**Your objective**. Every line from the one with "J204 pin 4: N012 -> VA" to the end of the listing below must be printed exactly, with no other text and no pictures.

**Data provided**.
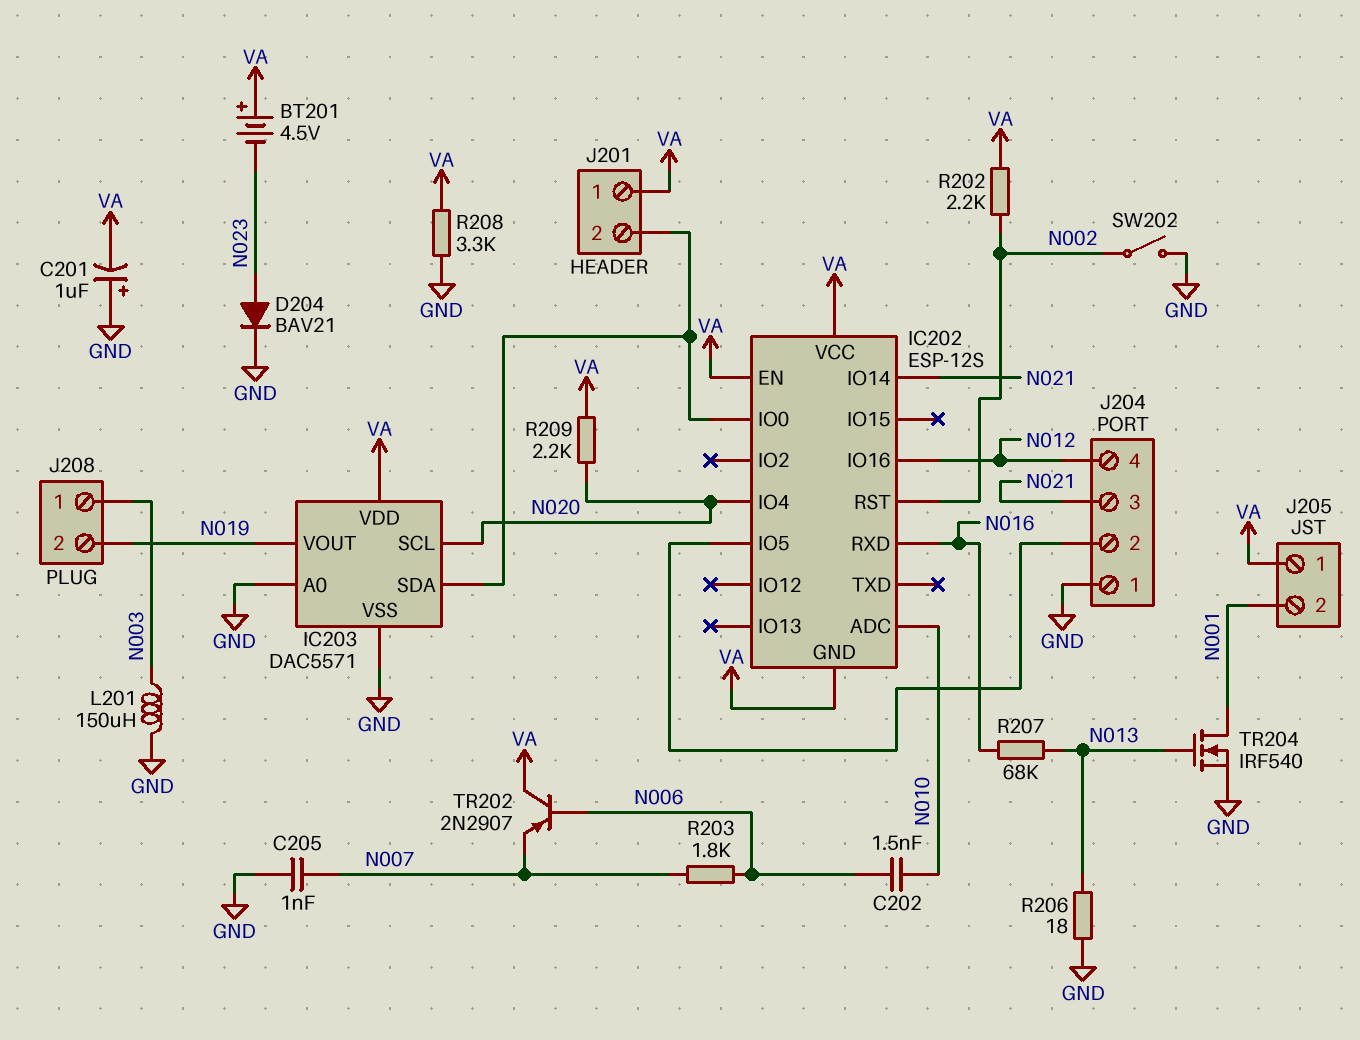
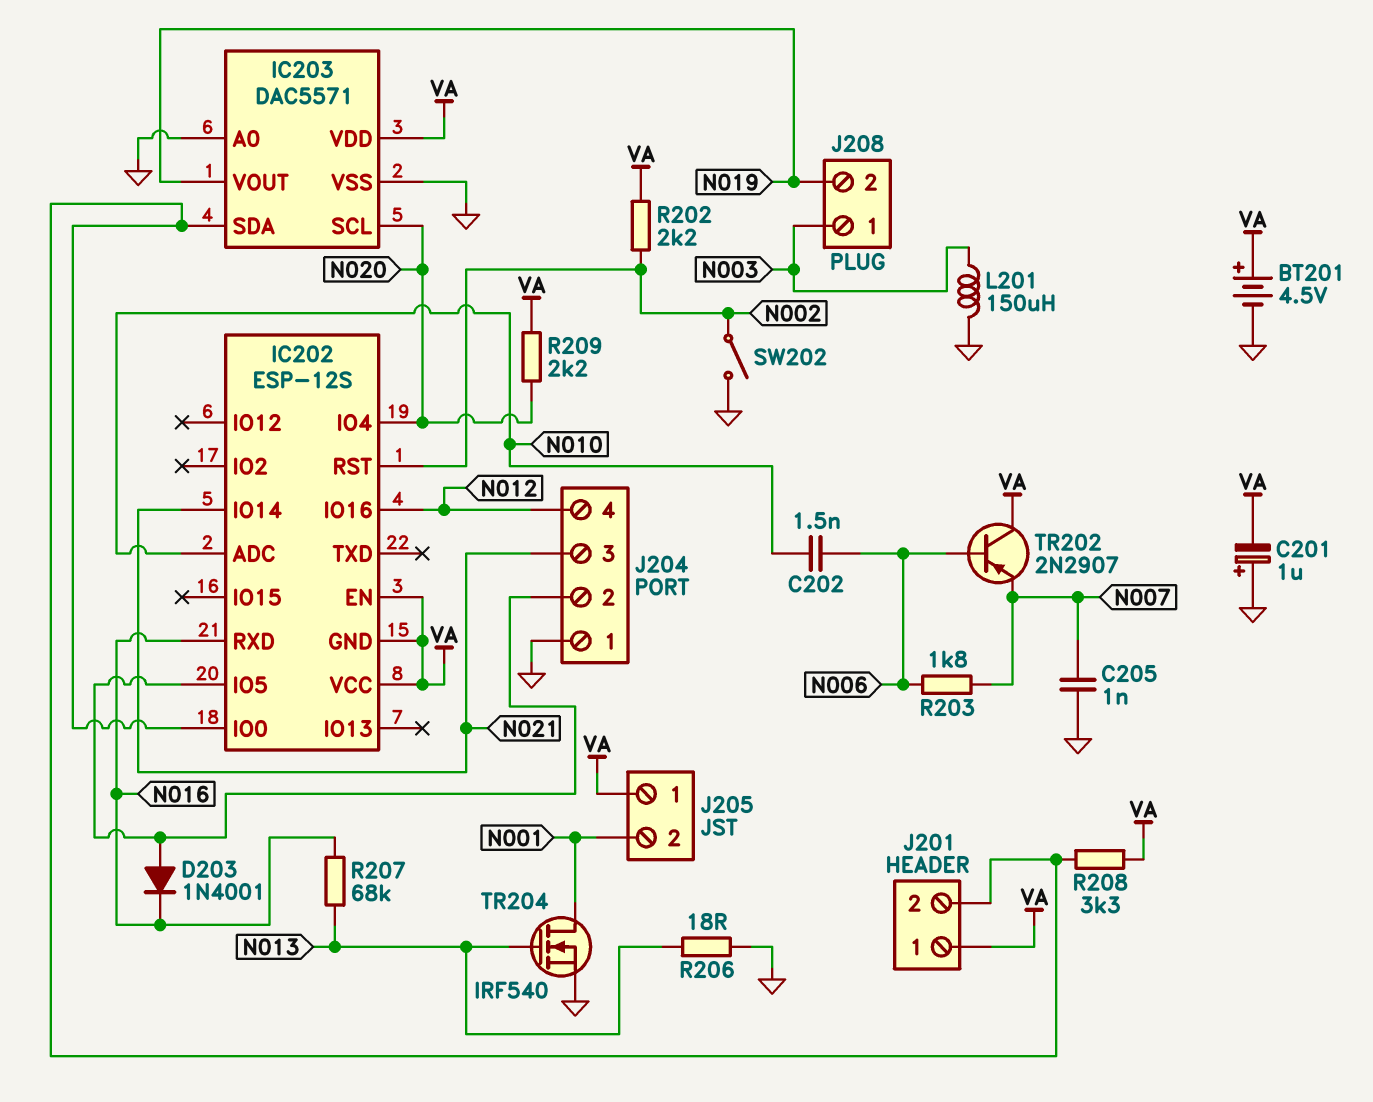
BT201: 4.5V (plus VA, minus N023) -> 4.5V (plus VA, minus GND)
D203: none -> diode 1N4001 (A IC202/IO5, K N016)
D204: diode BAV21 (A N023, K GND) -> none
R208: 3.3k (GND, VA) -> 3.3k (IC202/IO0, VA)

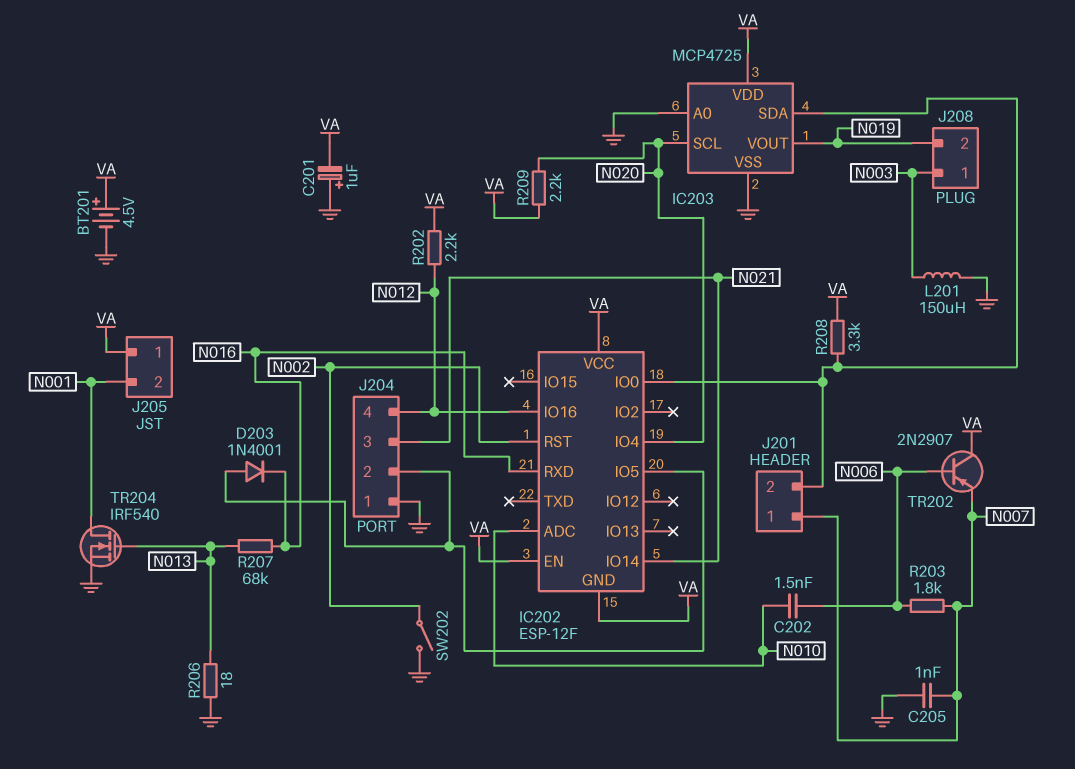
IC202: ESP-12S -> ESP-12F
IC203: DAC5571 -> MCP4725
J201 pin 1: VA -> N007
R202: 2.2k (N002, VA) -> 2.2k (N012, VA)

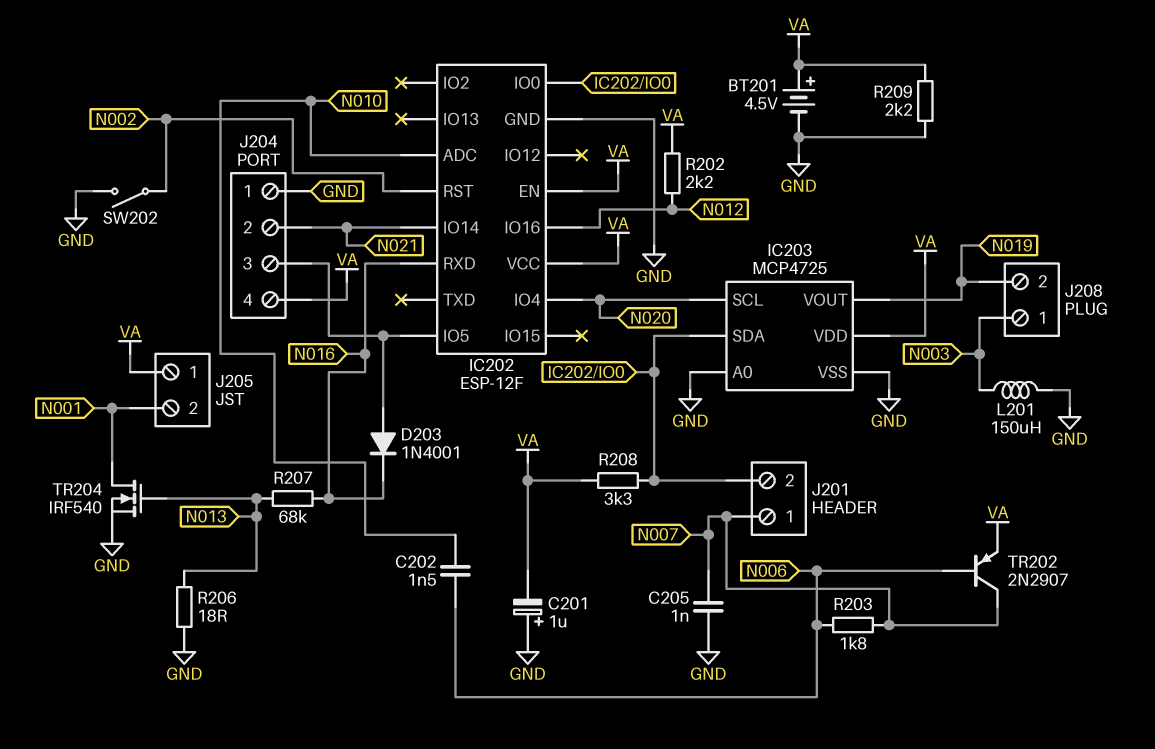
IC202 pin GND: VA -> GND
J204 pin 2: IC202/IO5 -> N021
J204 pin 3: N021 -> IC202/IO5
J204 pin 4: N012 -> VA
R209: 2.2k (N020, VA) -> 2.2k (GND, VA)
TR202: PNP 2N2907 (B N006, C VA, E N007) -> PNP 2N2907 (B N006, C N007, E VA)

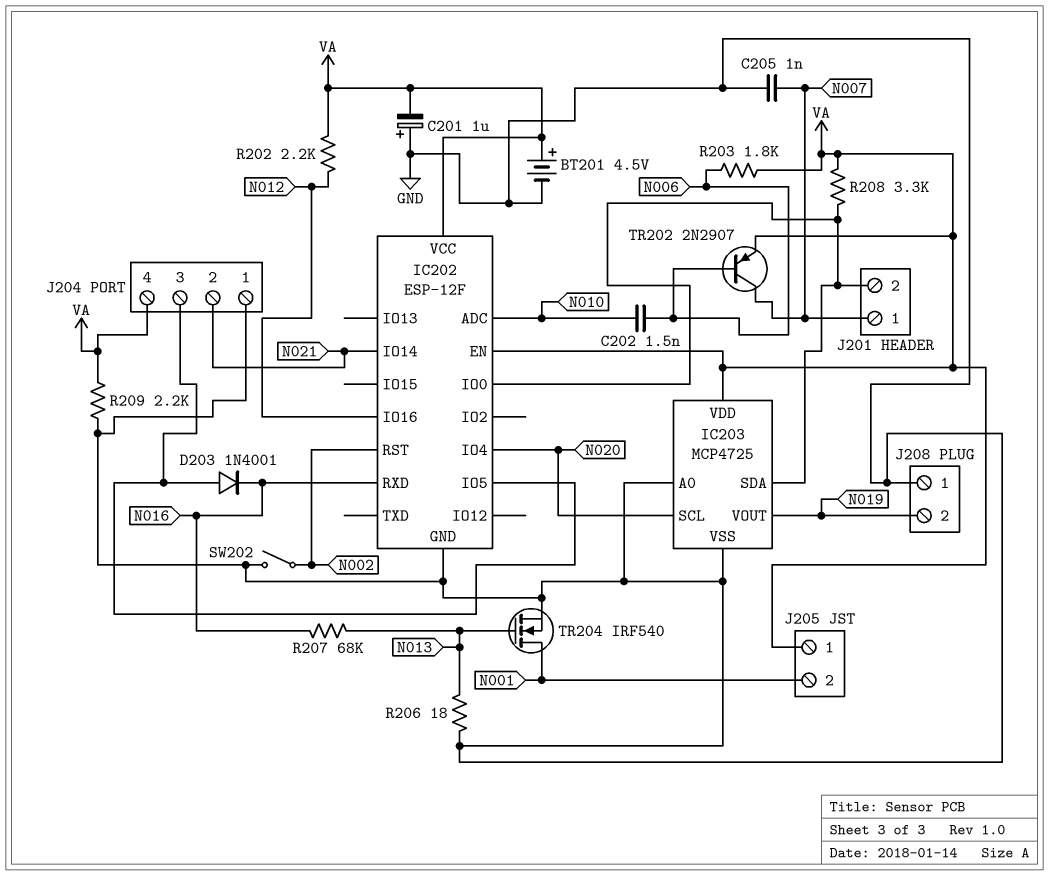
J208 pin 1: N003 -> GND
L201: 150uH (GND, N003) -> none
R203: 1.8k (N006, N007) -> 1.8k (N006, VA)

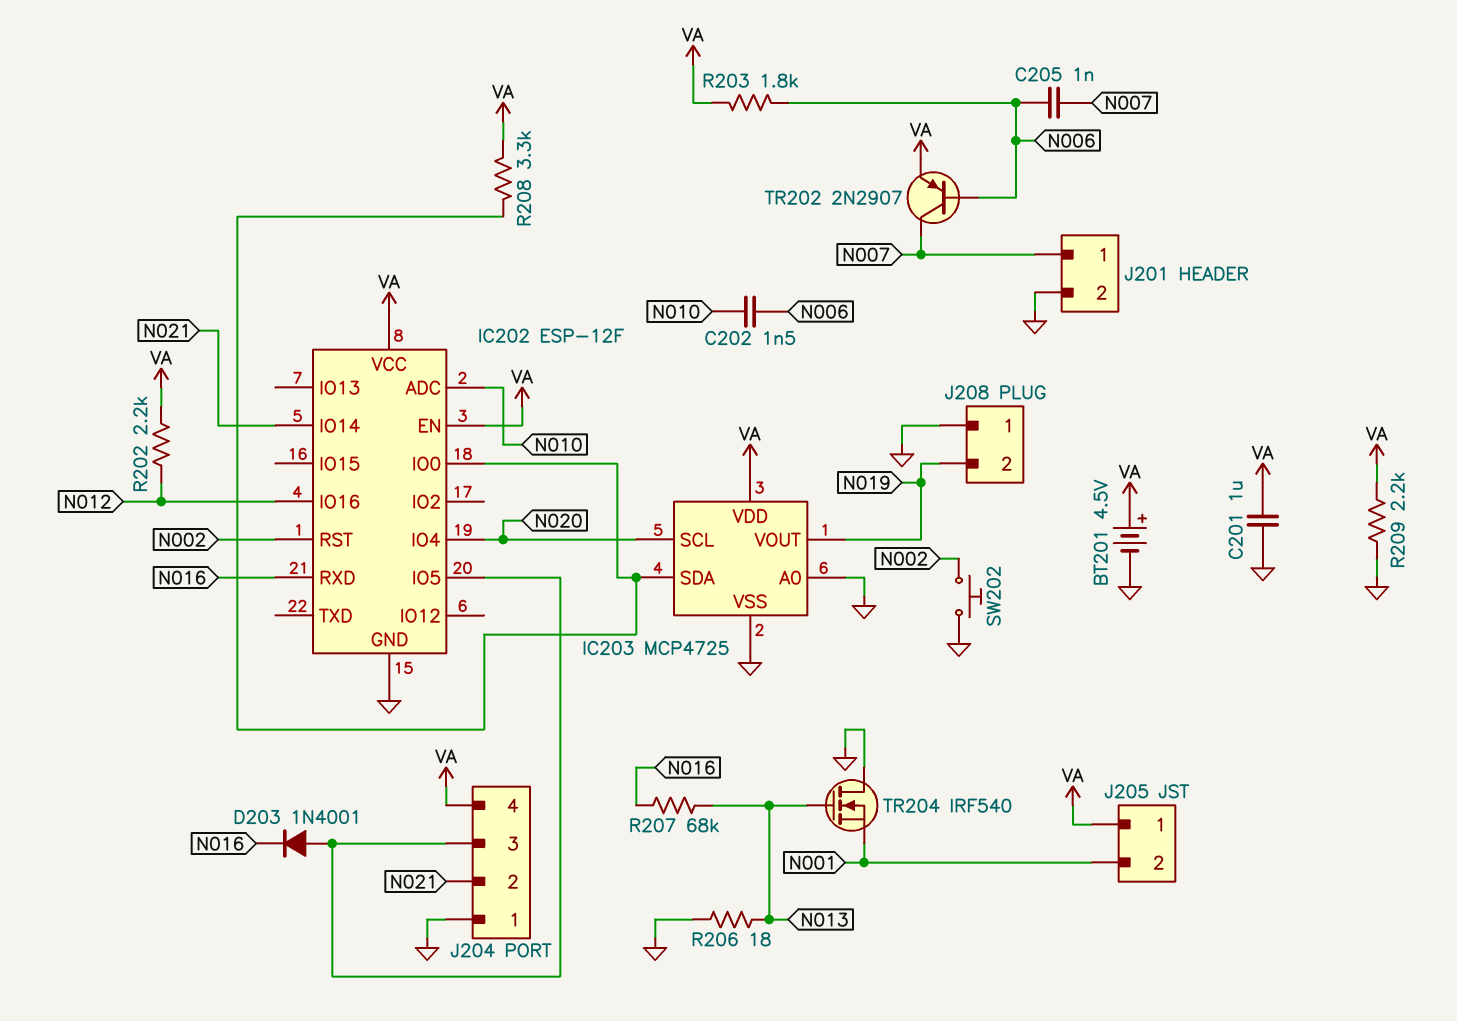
C201: 1uF (plus GND, minus VA) -> 1uF (GND, VA)
C205: 1nF (GND, N007) -> 1nF (N006, N007)
J201 pin 2: IC202/IO0 -> GND
SW202: switch (GND, N002) -> button (GND, N002)
TR204: NMOS IRF540 (G N013, D N001, S GND) -> NMOS IRF540 (G N013, D GND, S N001)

**Exercise response**.
J204 pin 4: N012 -> VA
R209: 2.2k (N020, VA) -> 2.2k (GND, VA)
TR202: PNP 2N2907 (B N006, C VA, E N007) -> PNP 2N2907 (B N006, C N007, E VA)

J208 pin 1: N003 -> GND
L201: 150uH (GND, N003) -> none
R203: 1.8k (N006, N007) -> 1.8k (N006, VA)

C201: 1uF (plus GND, minus VA) -> 1uF (GND, VA)
C205: 1nF (GND, N007) -> 1nF (N006, N007)
J201 pin 2: IC202/IO0 -> GND
SW202: switch (GND, N002) -> button (GND, N002)
TR204: NMOS IRF540 (G N013, D N001, S GND) -> NMOS IRF540 (G N013, D GND, S N001)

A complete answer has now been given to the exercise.